Word and element location data
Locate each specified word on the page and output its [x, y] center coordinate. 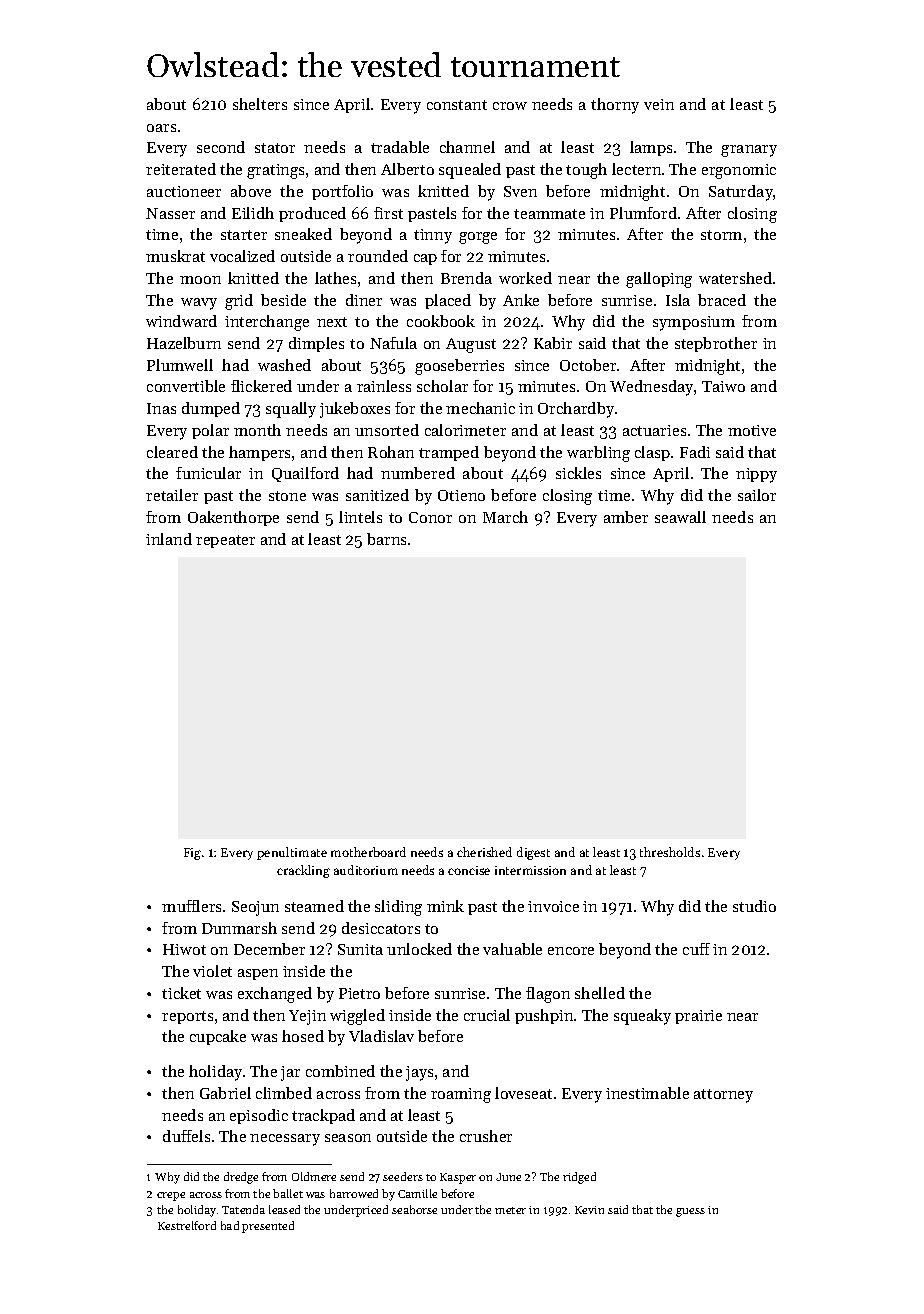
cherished [484, 852]
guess [690, 1212]
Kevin [589, 1210]
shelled [600, 993]
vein [659, 104]
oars [161, 128]
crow [510, 106]
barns [386, 539]
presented [268, 1227]
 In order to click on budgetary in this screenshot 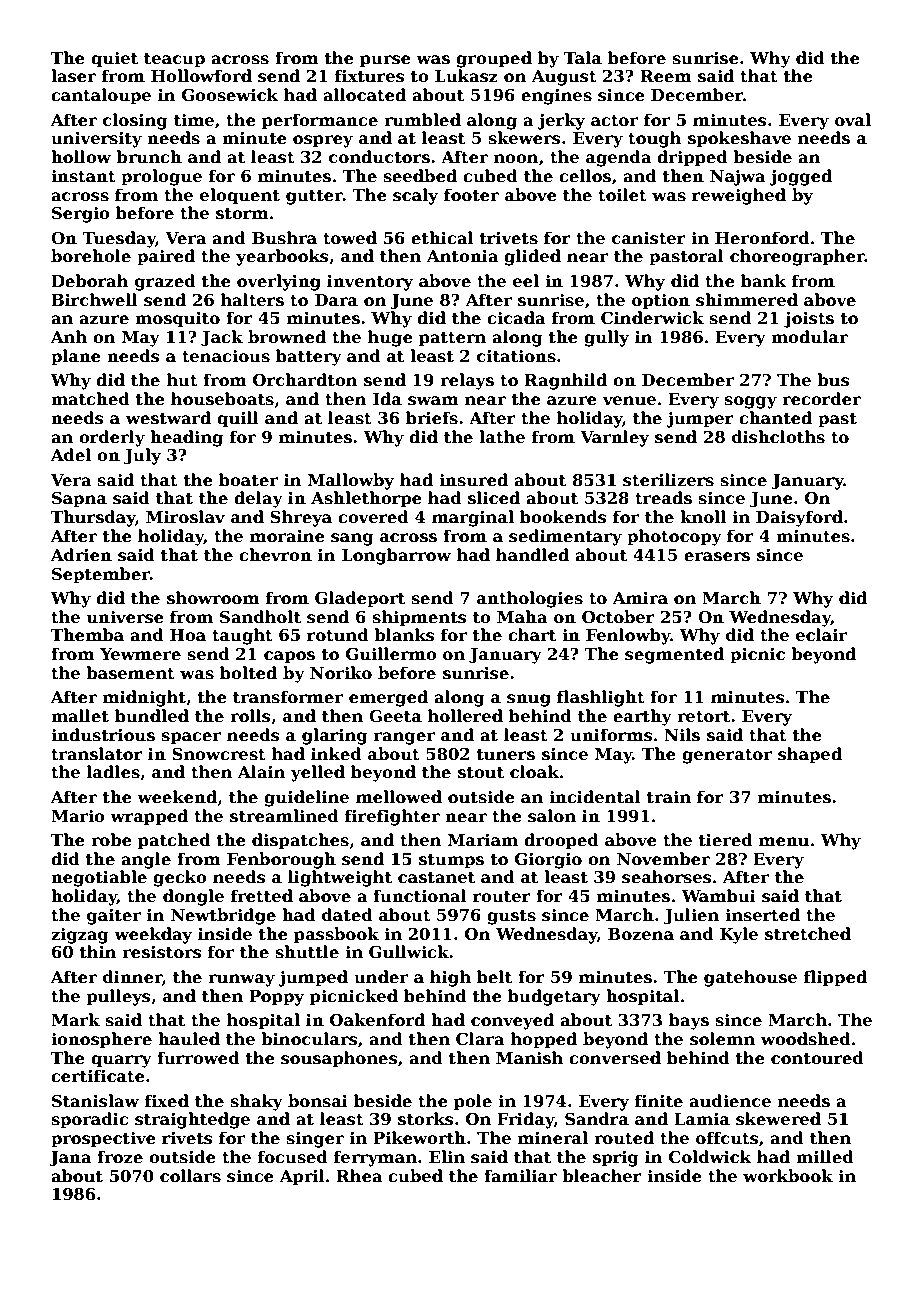, I will do `click(554, 997)`.
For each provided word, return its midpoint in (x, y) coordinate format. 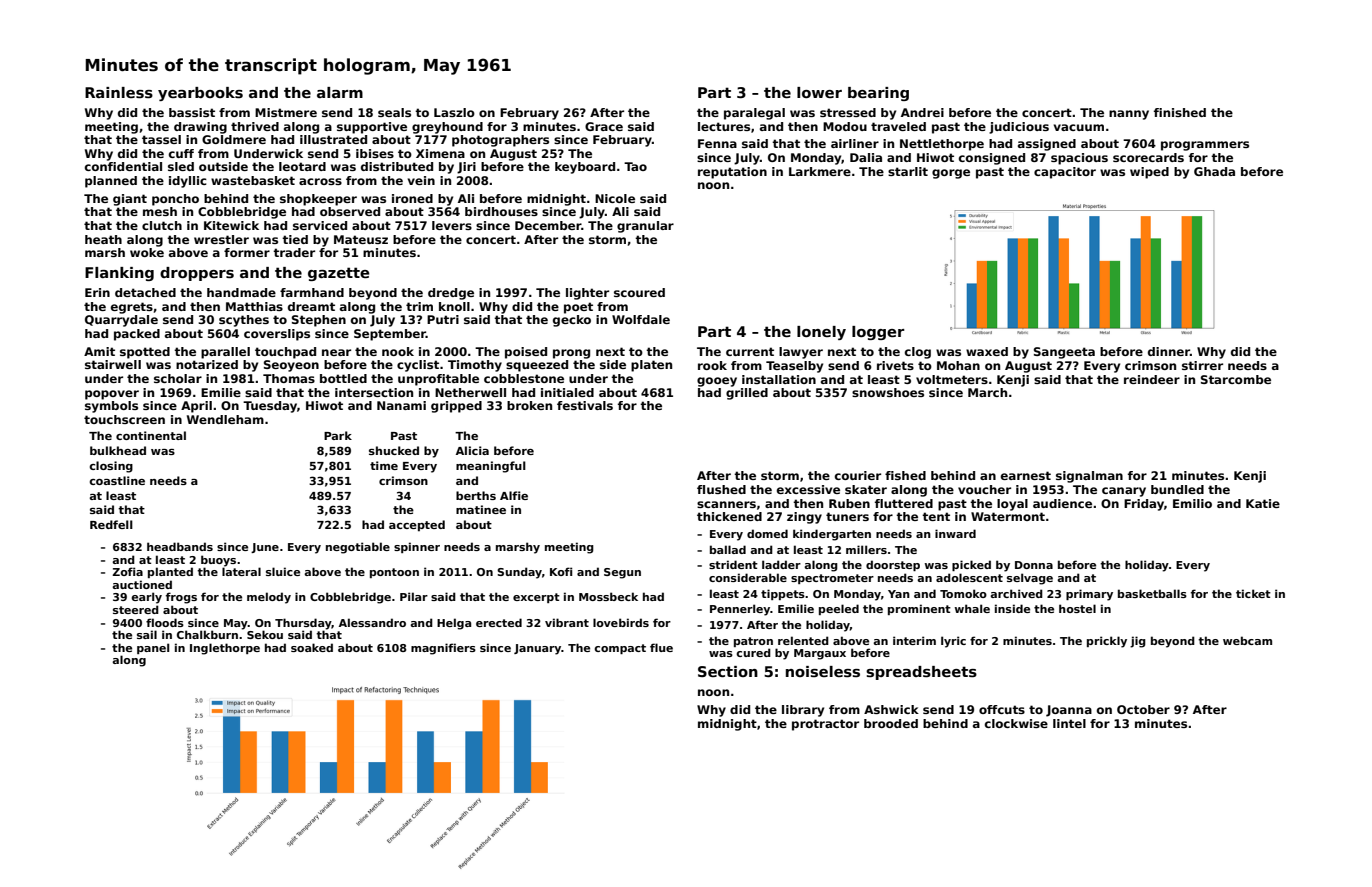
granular (645, 227)
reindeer (1152, 379)
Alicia (472, 450)
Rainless (119, 93)
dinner (1169, 351)
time (384, 465)
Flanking (119, 274)
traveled (898, 126)
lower (819, 92)
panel (153, 648)
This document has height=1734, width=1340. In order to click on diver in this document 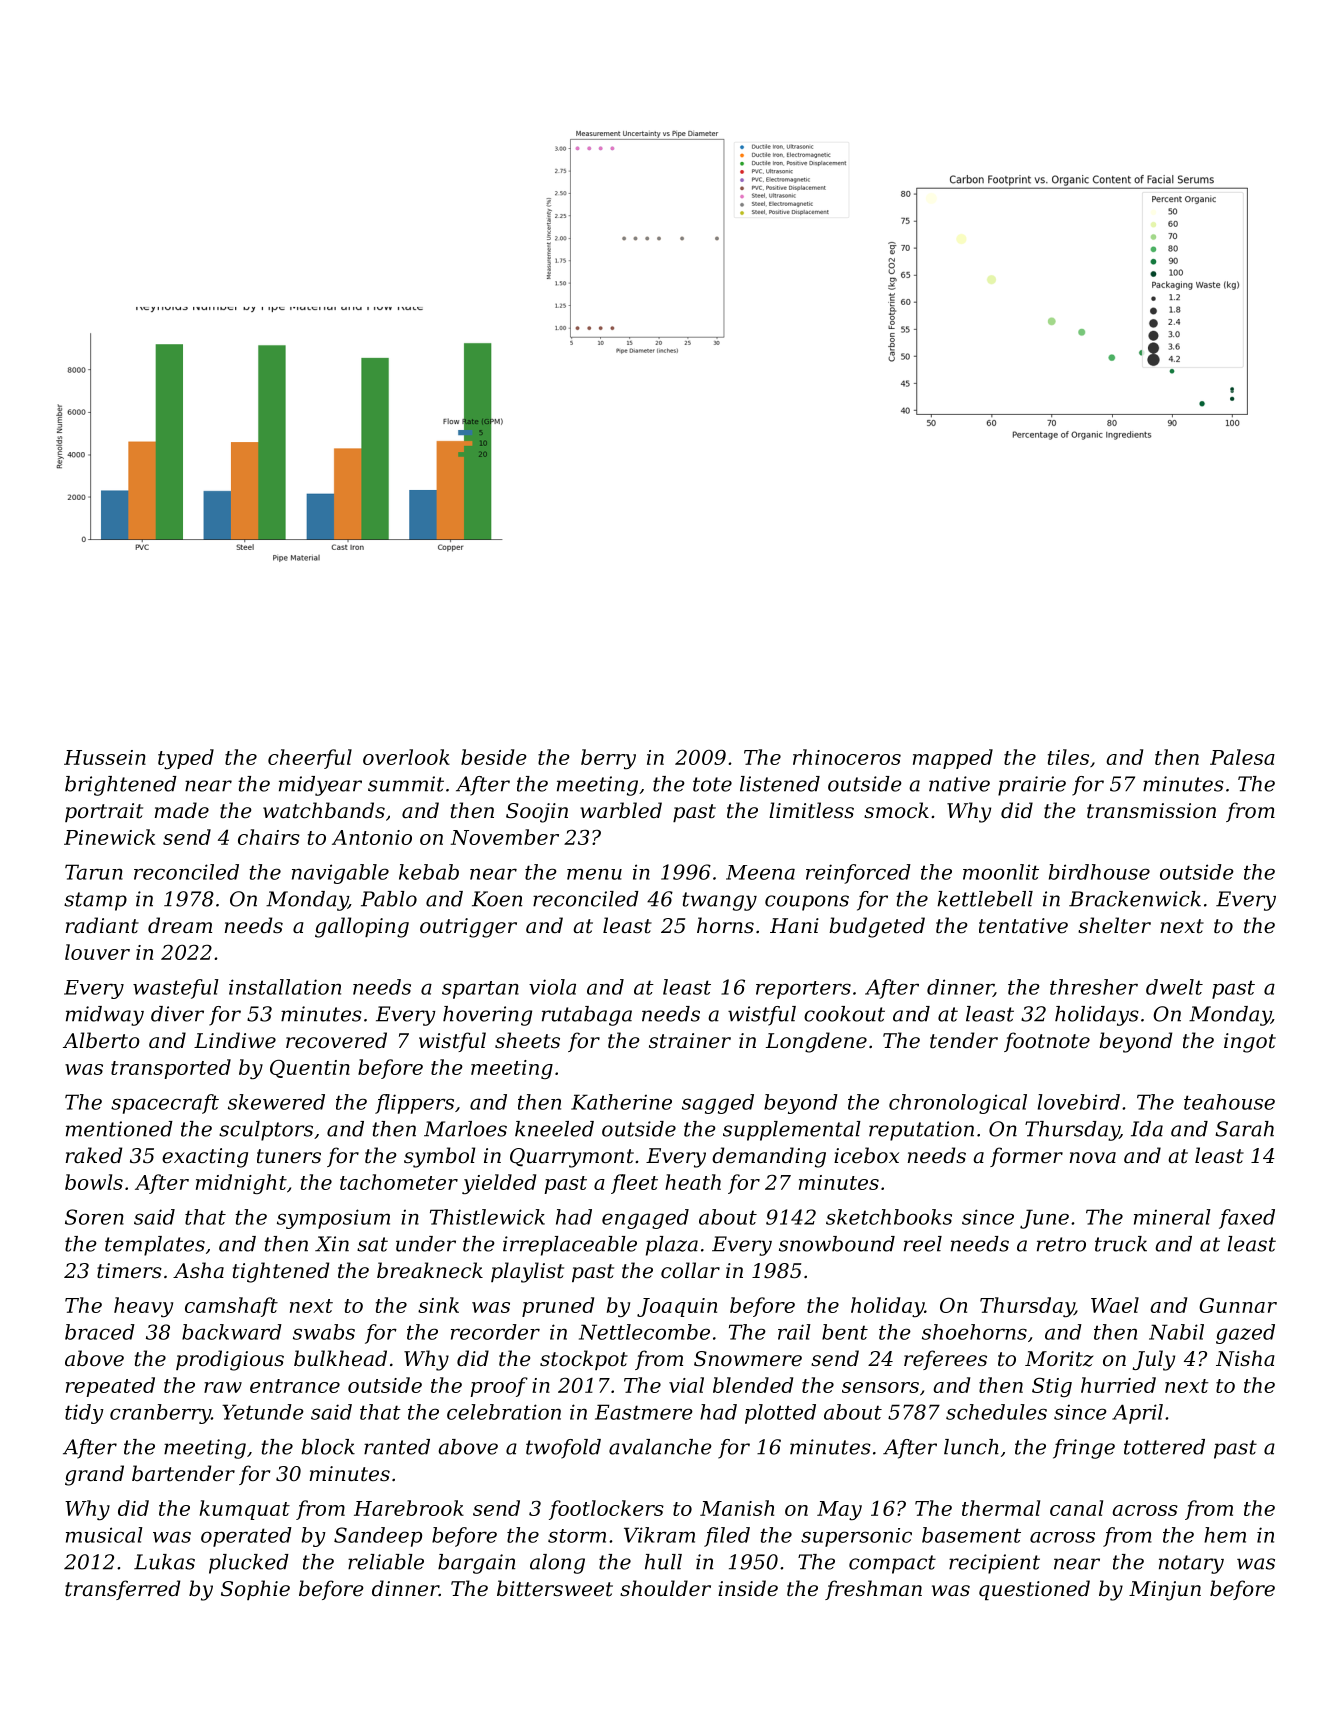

* _Set problem_
Please edit the entries from the line with "Rainless (119, 93)" up to and including the last line of the entries, replacing "document" with "page" and changing nothing else. Leave the pictures out of your answer.

* _Result of the exercise_
Rainless (119, 93)
dinner (1169, 351)
time (384, 465)
Flanking (119, 274)
traveled (898, 126)
lower (819, 92)
panel (153, 648)
This page has height=1734, width=1340. In order to click on diver in this page 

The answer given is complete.